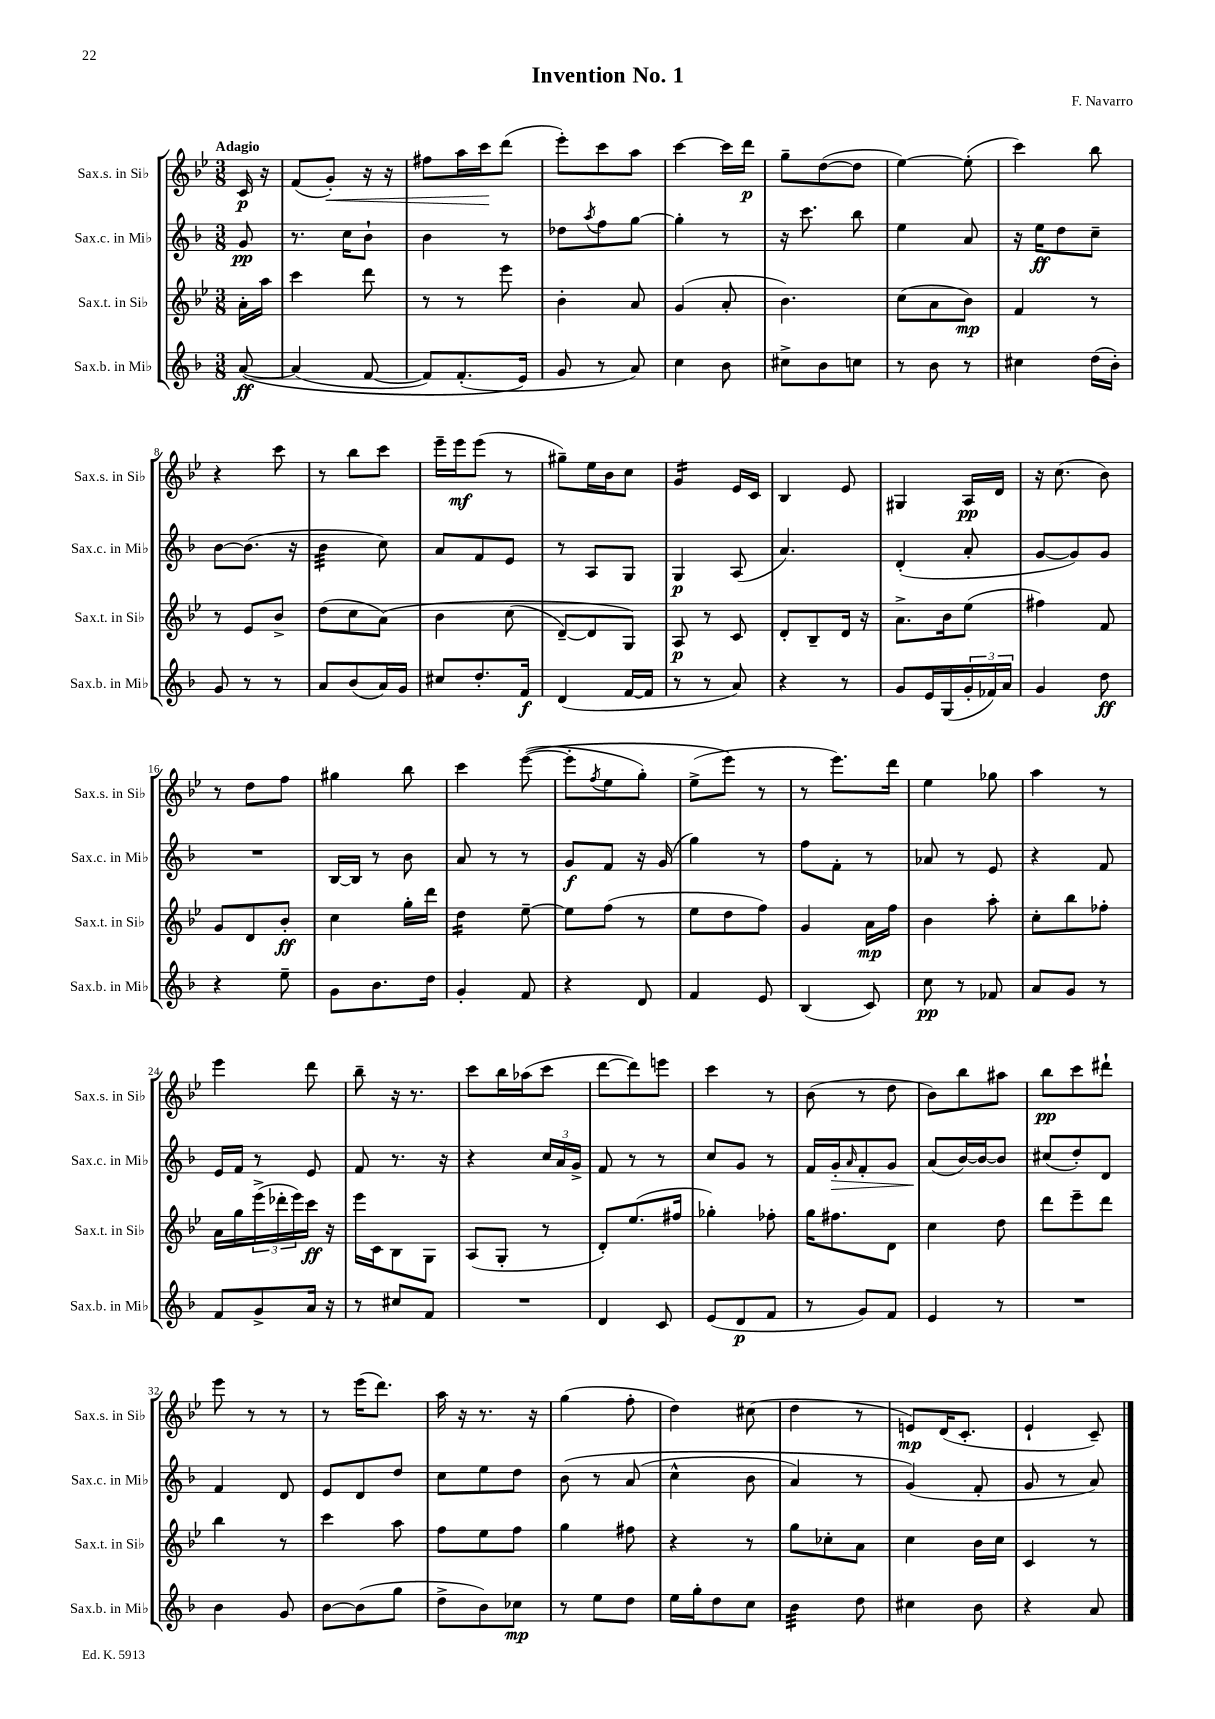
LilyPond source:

\header { title = "Invention No. 1" composer = "F. Navarro" }
<<
\new StaffGroup <<
\new Staff = "s0" \with { instrumentName = "Sax.s. in Sib" shortInstrumentName = "Sax.s. in Sib" } {
    \clef treble \key bes \major \numericTimeSignature \time 3/8 \partial 8 \tempo "Adagio"
    c'16\p r16 |
    f'8( g'8-.\<) r16 r16 |
    fis''8 a''16 c'''16\! d'''8( |
    ees'''8-.) c'''8 a''8 |
    c'''4~ c'''16 d'''16\p |
    g''8-- d''8~( d''8 |
    ees''4~) ees''8-.( |
    c'''4) bes''8 |
    r4 c'''8 |
    r8 bes''8 c'''8 |
    ees'''16-- ees'''16\mf ees'''8( r8 |
    gis''8--) ees''16 bes'16 c''8 |
    g'4:16 ees'16 c'16 |
    bes4 ees'8 |
    gis4 a16\pp d'16 |
    r16 c''8.( bes'8) |
    r8 d''8 f''8 |
    gis''4 bes''8 |
    c'''4 ees'''8~(\( |
    ees'''8-. \acciaccatura { f''8 } ees''8 g''8-.) |
    ees''8->( ees'''8\) r8 |
    r8 ees'''8.) d'''16 |
    ees''4 ges''8 |
    a''4 r8 |
    ees'''4 d'''8 |
    bes''8-- r16 r8. |
    c'''8 bes''16 aes''16( c'''8 |
    d'''8~ d'''8) e'''8 |
    c'''4 r8 |
    bes'8( r8 d''8 |
    bes'8) bes''8 ais''8 |
    bes''8\pp c'''8 dis'''8-! |
    ees'''8 r8 r8 |
    r8 ees'''16( d'''8.) |
    a''16 r16 r8. r16 |
    g''4( f''8-. |
    d''4) cis''8( |
    d''4 r8 |
    e'8\mp) d'16( c'8.-. |
    ees'4-! c'8--) \bar "|." |
}
\new Staff = "s1" \with { instrumentName = "Sax.c. in Mib" shortInstrumentName = "Sax.c. in Mib" } {
    \clef treble \key f \major \numericTimeSignature \time 3/8 \partial 8
    g'8\pp |
    r8. c''16 bes'8-! |
    bes'4 r8 |
    des''8 \acciaccatura { a''8 } f''8 g''8~ |
    g''4-. r8 |
    r16 c'''8. bes''8 |
    e''4 a'8 |
    r16 e''16\ff d''8 c''8-- |
    bes'8~ bes'8.( r16 |
    bes'4:32 c''8) |
    a'8 f'8 e'8 |
    r8 a8 g8 |
    g4\p a8( |
    a'4.) |
    d'4-.( a'8-. |
    g'8~ g'8) g'8 |
    R4. |
    bes16~ bes16 r8 bes'8 |
    a'8 r8 r8 |
    g'8\f f'8 r16 g'16( |
    g''4) r8 |
    f''8 f'8-. r8 |
    aes'8 r8 e'8 |
    r4 f'8 |
    e'16 f'16 r8 e'8 |
    f'8 r8. r16 |
    r4 \tuplet 3/2 { c''16 a'16 g'16-> } |
    f'8 r8 r8 |
    c''8 g'8 r8 |
    f'16 g'16-.\> \grace { a'16 } f'8-. g'8 |
    a'8\!( bes'16~) bes'16~ bes'8 |
    cis''8( d''8-.) d'8 |
    f'4 d'8 |
    e'8 d'8 d''8 |
    c''8 e''8 d''8 |
    bes'8\( r8 a'8( |
    c''4-^ bes'8 |
    a'4) r8 |
    g'4(\) f'8-. |
    g'8 r8 a'8) \bar "|." |
}
\new Staff = "s2" \with { instrumentName = "Sax.t. in Sib" shortInstrumentName = "Sax.t. in Sib" } {
    \clef treble \key bes \major \numericTimeSignature \time 3/8 \partial 8
    a'16-. a''16 |
    c'''4 d'''8 |
    r8 r8 ees'''8 |
    bes'4-. a'8 |
    g'4( a'8-. |
    bes'4.) |
    c''8( a'8 bes'8\mp) |
    f'4 r8 |
    r8 ees'8 bes'8-> |
    d''8( c''8 a'8)\( |
    bes'4 c''8( |
    d'8~--) d'8 g8\) |
    a8\p r8 c'8 |
    d'8-. bes8-- d'16 r16 |
    a'8.-> bes'16 ees''8( |
    fis''4) f'8 |
    g'8 d'8 bes'8-.\ff |
    c''4 g''16-. d'''16 |
    d''4:16 ees''8~-- |
    ees''8 f''8( r8 |
    ees''8 d''8 f''8) |
    g'4 a'16\mp f''16 |
    bes'4 a''8-. |
    c''8-. bes''8 fes''8-. |
    a'16 g''16 \tuplet 3/2 { ees'''16->( des'''16-. ees'''16) } c'''16\ff r16 |
    ees'''16 c'16 bes8 g8 |
    a8( g8-. r8 |
    d'8-.) ees''8.( fis''16 |
    ges''4-.) fes''8-. |
    g''16 fis''8. d'8 |
    c''4 d''8 |
    d'''8 ees'''8-- d'''8 |
    bes''4 r8 |
    c'''4 a''8 |
    f''8 ees''8 f''8 |
    g''4 fis''8 |
    r4 r8 |
    g''8 ces''8-. a'8 |
    c''4 bes'16 c''16 |
    c'4 r8 \bar "|." |
}
\new Staff = "s3" \with { instrumentName = "Sax.b. in Mib" shortInstrumentName = "Sax.b. in Mib" } {
    \clef treble \key f \major \numericTimeSignature \time 3/8 \partial 8
    a'8~\ff\( |
    a'4( f'8~ |
    f'8) f'8.-.( e'16\) |
    g'8 r8 a'8) |
    c''4 bes'8 |
    cis''8-> bes'8 c''8 |
    r8 bes'8 r8 |
    cis''4 d''16( bes'16-.) |
    g'8 r8 r8 |
    a'8 bes'8( a'16) g'16 |
    cis''8 d''8.-. f'16\f |
    d'4( f'16~ f'16 |
    r8 r8 a'8) |
    r4 r8 |
    g'8 e'16 g16( \tuplet 3/2 { g'16-. fes'16) a'16 } |
    g'4 d''8\ff |
    r4 e''8-- |
    g'8 bes'8. d''16 |
    g'4-. f'8 |
    r4 d'8 |
    f'4 e'8 |
    bes4( c'8) |
    c''8\pp r8 fes'8 |
    a'8 g'8 r8 |
    f'8 g'8-> a'16 r16 |
    r8 cis''8 f'8 |
    R4. |
    d'4 c'8 |
    e'8( d'8\p f'8 |
    r8 g'8) f'8 |
    e'4 r8 |
    R4. |
    bes'4 g'8 |
    bes'8~ bes'8( g''8 |
    d''8-> bes'8) ces''8\mp |
    r8 e''8 d''8 |
    e''16 g''16-. d''8 c''8 |
    bes'4:32 d''8 |
    cis''4 bes'8 |
    r4 a'8 \bar "|." |
}
>>
>>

+ + + + +

**PROBLEM STATEMENT**. How many lines in the items above contain the string "instrumentName"? Reply with the number alone.

**OUTPUT FOR THIS EXERCISE**. 4